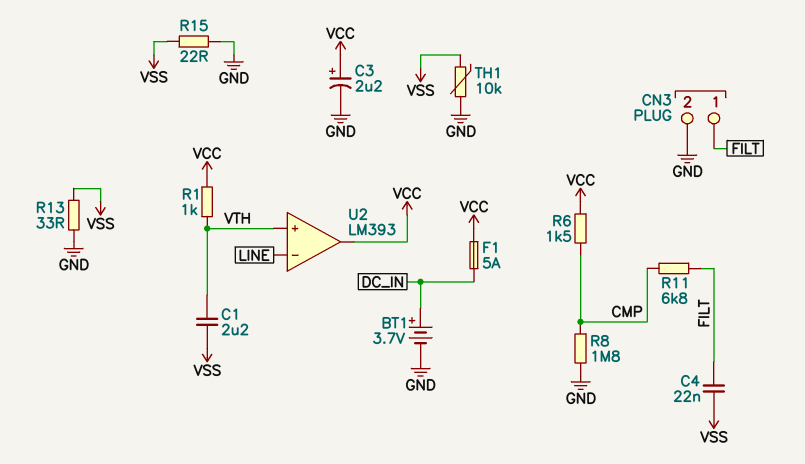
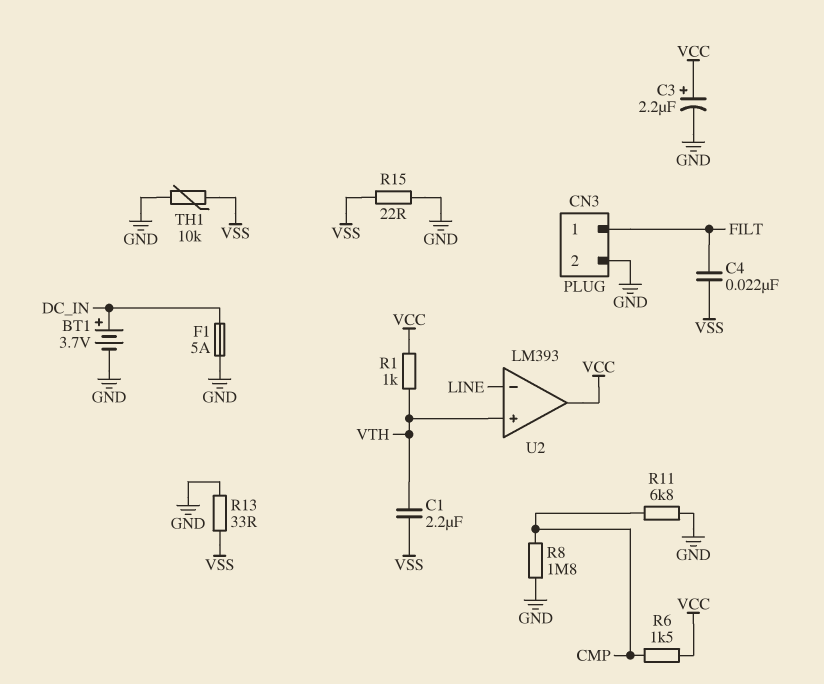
F1: 5A (DC_IN, VCC) -> 5A (DC_IN, GND)
R11: 6.8k (CMP, FILT) -> 6.8k (CMP, GND)

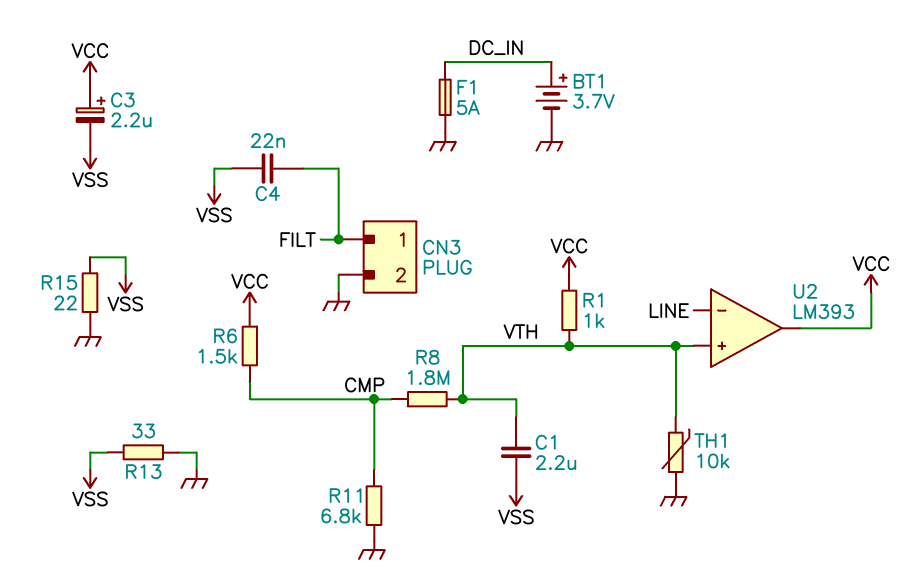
C3: 2.2uF (plus VCC, minus GND) -> 2.2uF (plus VCC, minus VSS)
R8: 1.8M (CMP, GND) -> 1.8M (CMP, VTH)
TH1: 10k (GND, VSS) -> 10k (GND, VTH)

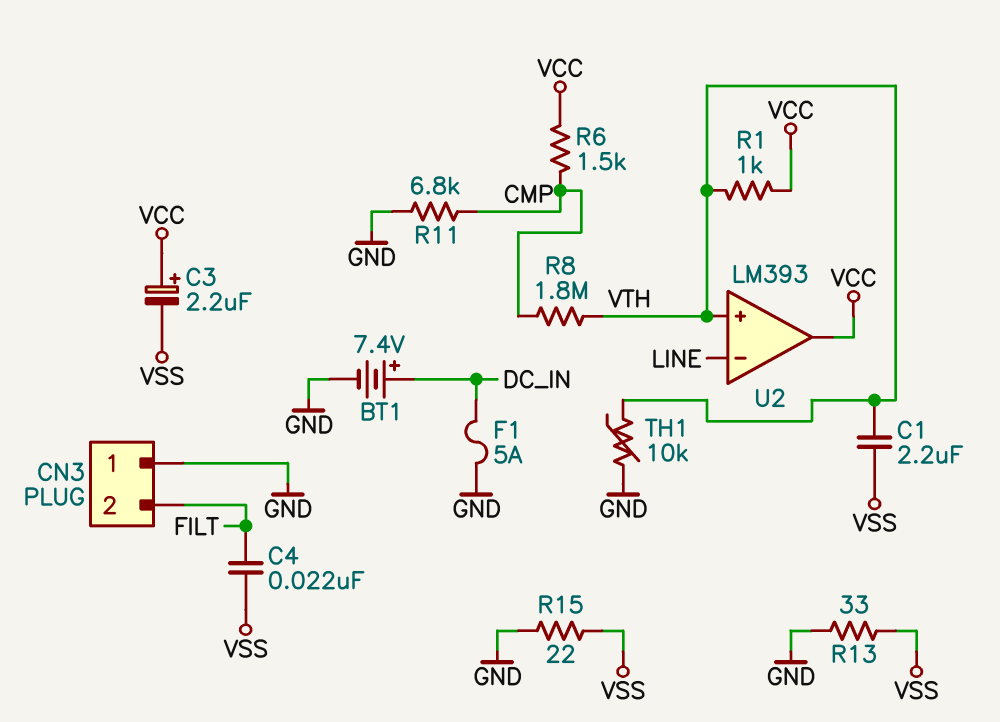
BT1: 3.7V (plus DC_IN, minus GND) -> 7.4V (plus DC_IN, minus GND)
CN3 pin 1: FILT -> GND
CN3 pin 2: GND -> FILT

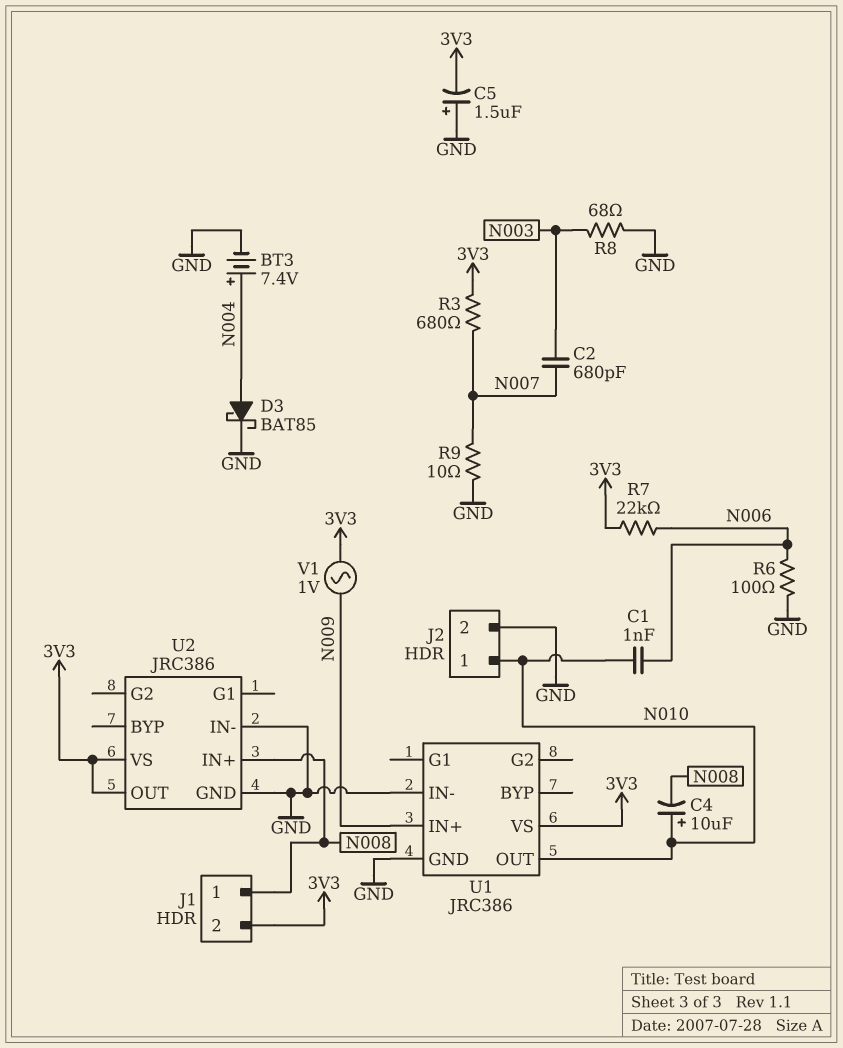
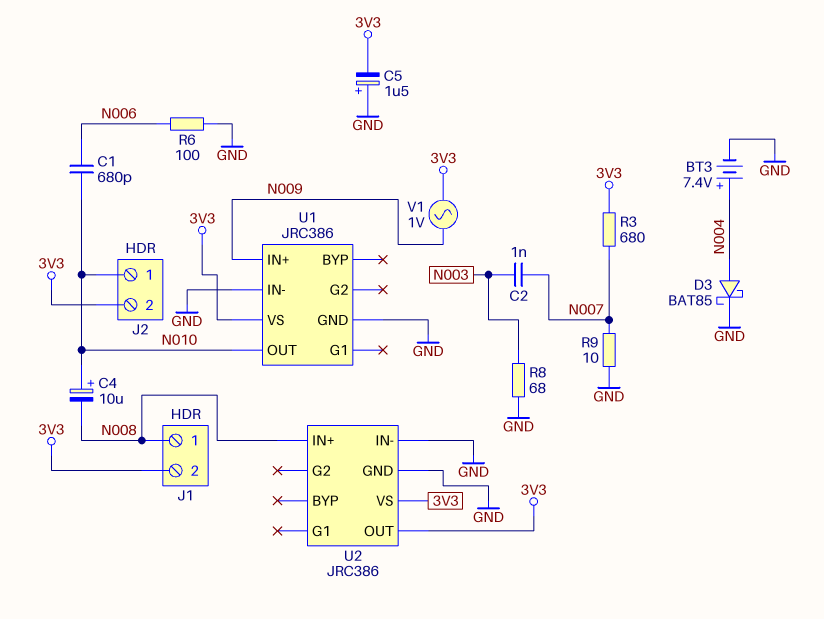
C1: 1nF (N006, N010) -> 680pF (N006, N010)
C2: 680pF (N003, N007) -> 1nF (N003, N007)
J2 pin 2: GND -> 3V3
R7: 22k (3V3, N006) -> none

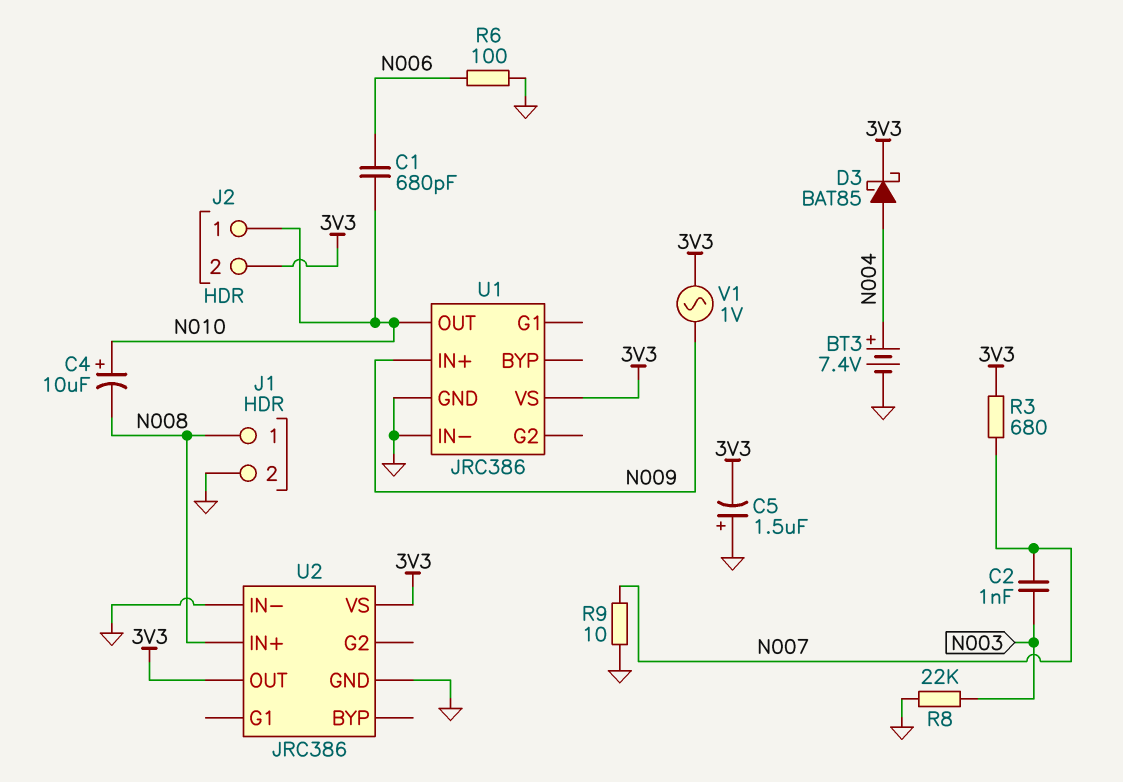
D3: schottky BAT85 (A N004, K GND) -> schottky BAT85 (A N004, K 3V3)
J1 pin 2: 3V3 -> GND
R8: 68 (GND, N003) -> 22k (GND, N003)

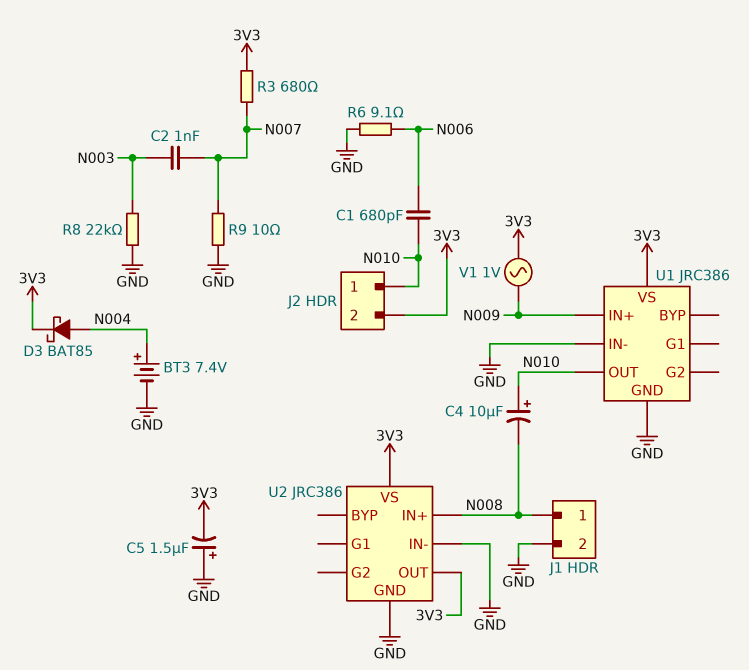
R6: 100 (GND, N006) -> 9.1 (GND, N006)

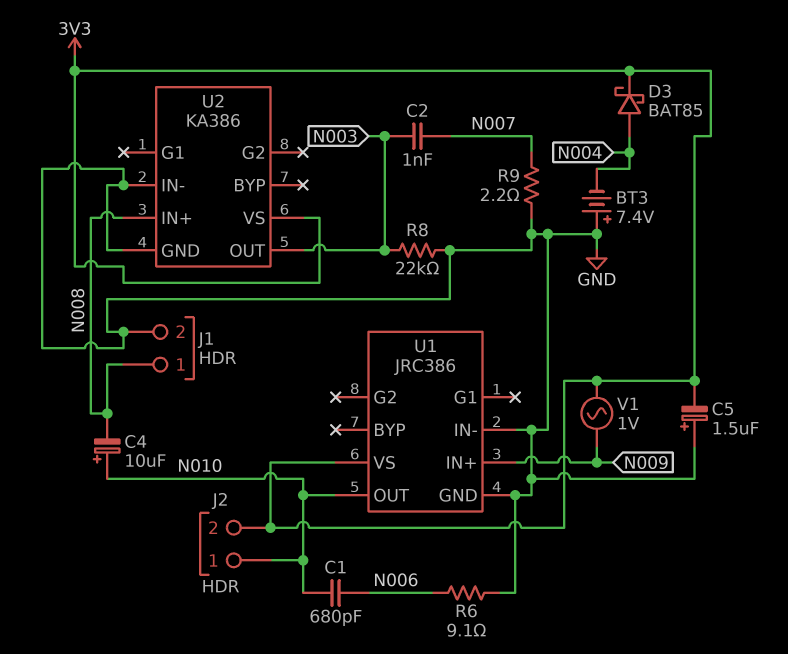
BT3: 7.4V (plus N004, minus GND) -> 7.4V (plus GND, minus N004)
R3: 680 (3V3, N007) -> none
R9: 10 (GND, N007) -> 2.2 (GND, N007)
U2: JRC386 -> KA386
U2 pin OUT: 3V3 -> N003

◇ ◇ ◇ ◇ ◇ ◇ ◇

→ Task directions
Leave out each picture and extract the lines from the one containing "C1: 1nF (N006, N010) -> 680pF (N006, N010)" through the end of the records above, inclusive, exactly as they stand.

→ Result of this exercise
C1: 1nF (N006, N010) -> 680pF (N006, N010)
C2: 680pF (N003, N007) -> 1nF (N003, N007)
J2 pin 2: GND -> 3V3
R7: 22k (3V3, N006) -> none

D3: schottky BAT85 (A N004, K GND) -> schottky BAT85 (A N004, K 3V3)
J1 pin 2: 3V3 -> GND
R8: 68 (GND, N003) -> 22k (GND, N003)

R6: 100 (GND, N006) -> 9.1 (GND, N006)

BT3: 7.4V (plus N004, minus GND) -> 7.4V (plus GND, minus N004)
R3: 680 (3V3, N007) -> none
R9: 10 (GND, N007) -> 2.2 (GND, N007)
U2: JRC386 -> KA386
U2 pin OUT: 3V3 -> N003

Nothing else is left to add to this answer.